§ **ASSIGNED TASK**: Among the entries that follow, locate the line with "orange L-shape: (132, 34)" and the line with "gray star: (14, 61) -> (14, 59), moved". Output those lines and all lines in between, exactly, minus the pictures.

Collected data
○ ○ ○

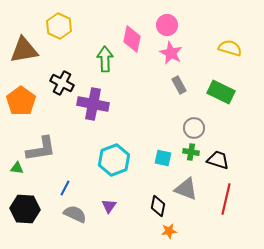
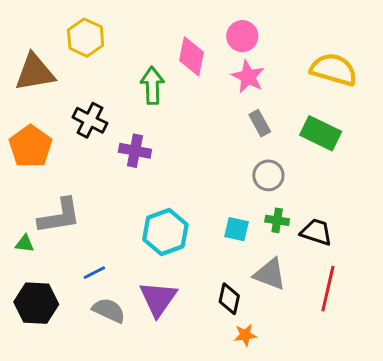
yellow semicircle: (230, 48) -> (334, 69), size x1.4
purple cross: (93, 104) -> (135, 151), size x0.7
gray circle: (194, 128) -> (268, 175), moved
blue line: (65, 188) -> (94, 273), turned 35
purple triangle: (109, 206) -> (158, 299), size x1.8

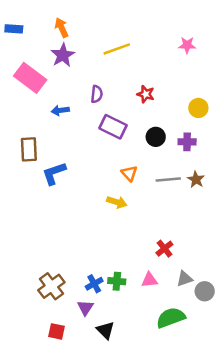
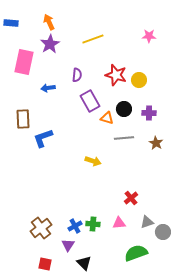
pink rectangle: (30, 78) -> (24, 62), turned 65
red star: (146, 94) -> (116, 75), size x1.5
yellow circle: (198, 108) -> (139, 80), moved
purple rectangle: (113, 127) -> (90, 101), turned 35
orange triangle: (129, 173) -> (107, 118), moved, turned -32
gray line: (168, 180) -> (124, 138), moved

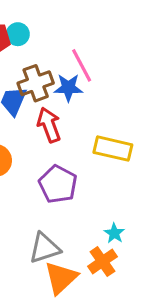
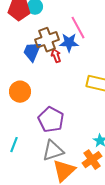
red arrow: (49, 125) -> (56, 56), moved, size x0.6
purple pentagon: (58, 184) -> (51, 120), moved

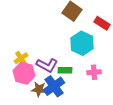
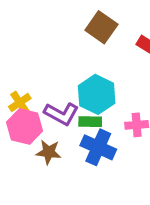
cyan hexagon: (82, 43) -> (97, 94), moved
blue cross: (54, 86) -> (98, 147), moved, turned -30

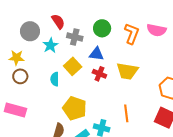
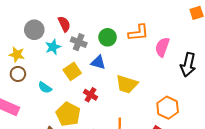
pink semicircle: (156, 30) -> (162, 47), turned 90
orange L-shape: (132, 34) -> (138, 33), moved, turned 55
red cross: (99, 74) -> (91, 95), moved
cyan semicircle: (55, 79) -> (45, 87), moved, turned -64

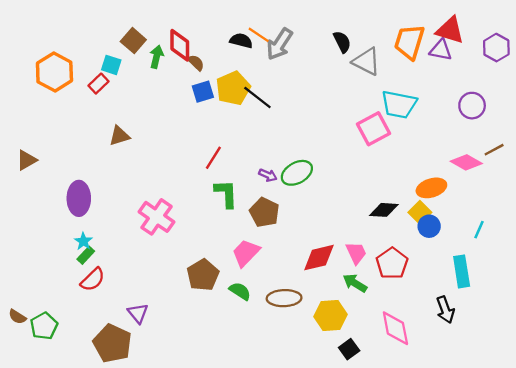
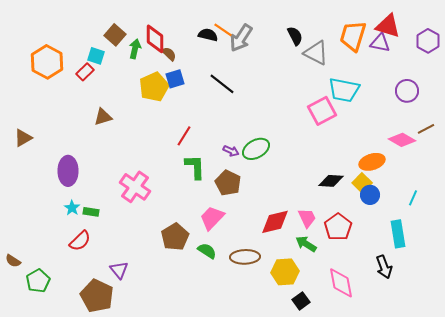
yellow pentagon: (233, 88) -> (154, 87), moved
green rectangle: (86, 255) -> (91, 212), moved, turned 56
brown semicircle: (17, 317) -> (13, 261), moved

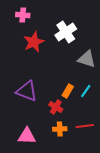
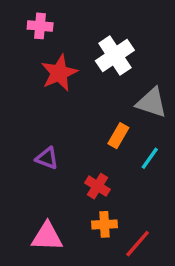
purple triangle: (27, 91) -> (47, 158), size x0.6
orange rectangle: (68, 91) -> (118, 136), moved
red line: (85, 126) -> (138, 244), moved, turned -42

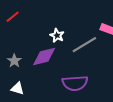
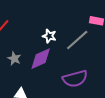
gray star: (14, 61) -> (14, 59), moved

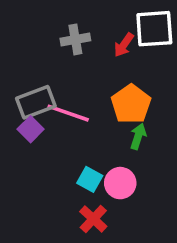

○ ○ ○

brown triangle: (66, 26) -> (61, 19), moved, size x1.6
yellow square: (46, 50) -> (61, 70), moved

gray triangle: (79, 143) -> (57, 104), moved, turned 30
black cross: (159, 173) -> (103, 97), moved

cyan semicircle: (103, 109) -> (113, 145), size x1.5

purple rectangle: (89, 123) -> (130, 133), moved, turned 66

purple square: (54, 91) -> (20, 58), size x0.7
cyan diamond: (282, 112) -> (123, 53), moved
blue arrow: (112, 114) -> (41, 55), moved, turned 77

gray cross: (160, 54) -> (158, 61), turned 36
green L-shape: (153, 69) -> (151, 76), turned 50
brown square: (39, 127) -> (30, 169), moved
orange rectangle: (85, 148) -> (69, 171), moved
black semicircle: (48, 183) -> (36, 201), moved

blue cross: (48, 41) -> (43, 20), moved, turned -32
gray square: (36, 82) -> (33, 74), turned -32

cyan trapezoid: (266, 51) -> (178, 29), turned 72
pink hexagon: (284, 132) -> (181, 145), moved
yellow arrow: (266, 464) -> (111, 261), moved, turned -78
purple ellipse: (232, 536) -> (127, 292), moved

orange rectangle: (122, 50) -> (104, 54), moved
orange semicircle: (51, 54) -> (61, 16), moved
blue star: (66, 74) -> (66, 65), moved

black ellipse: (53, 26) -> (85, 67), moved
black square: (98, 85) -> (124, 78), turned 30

○ ○ ○

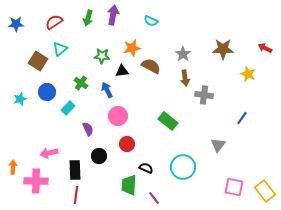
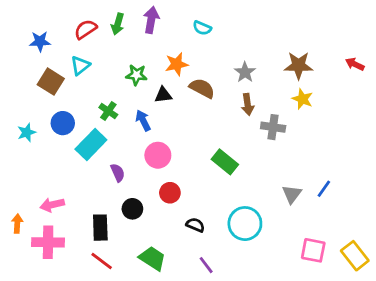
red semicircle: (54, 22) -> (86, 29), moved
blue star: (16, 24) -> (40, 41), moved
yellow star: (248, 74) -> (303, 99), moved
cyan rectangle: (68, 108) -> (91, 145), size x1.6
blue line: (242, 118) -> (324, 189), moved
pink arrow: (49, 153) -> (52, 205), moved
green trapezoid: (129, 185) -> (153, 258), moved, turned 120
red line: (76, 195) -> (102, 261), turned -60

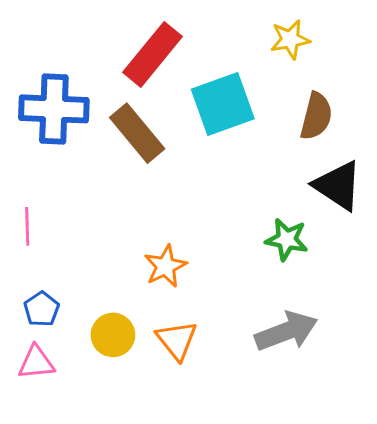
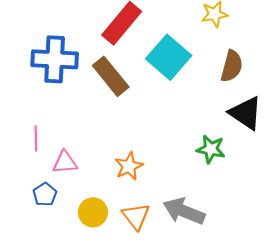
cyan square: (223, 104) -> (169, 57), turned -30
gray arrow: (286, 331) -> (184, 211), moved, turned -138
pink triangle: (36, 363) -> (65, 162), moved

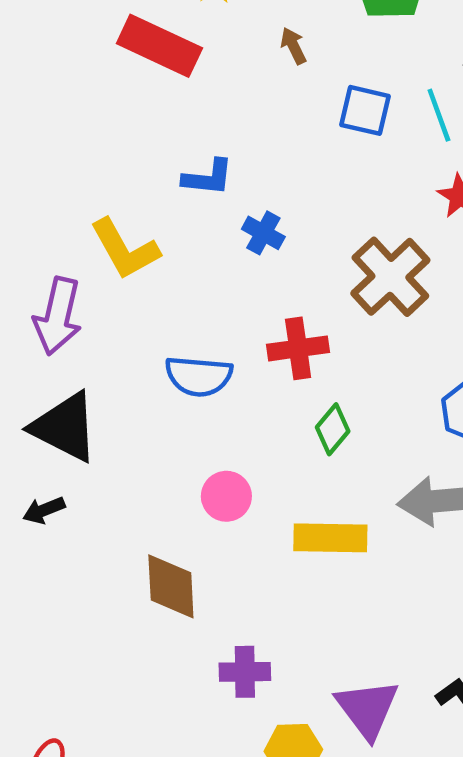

○ ○ ○

§ **REPLY TO THE EXERCISE**:
orange L-shape: (132, 34) -> (138, 33), moved, turned 55
red cross: (99, 74) -> (91, 95), moved
cyan semicircle: (55, 79) -> (45, 87), moved, turned -64

yellow pentagon: (233, 88) -> (154, 87), moved
green rectangle: (86, 255) -> (91, 212), moved, turned 56
brown semicircle: (17, 317) -> (13, 261), moved

purple triangle: (27, 91) -> (47, 158), size x0.6
orange rectangle: (68, 91) -> (118, 136), moved
red line: (85, 126) -> (138, 244), moved, turned -42

gray star: (14, 61) -> (14, 59), moved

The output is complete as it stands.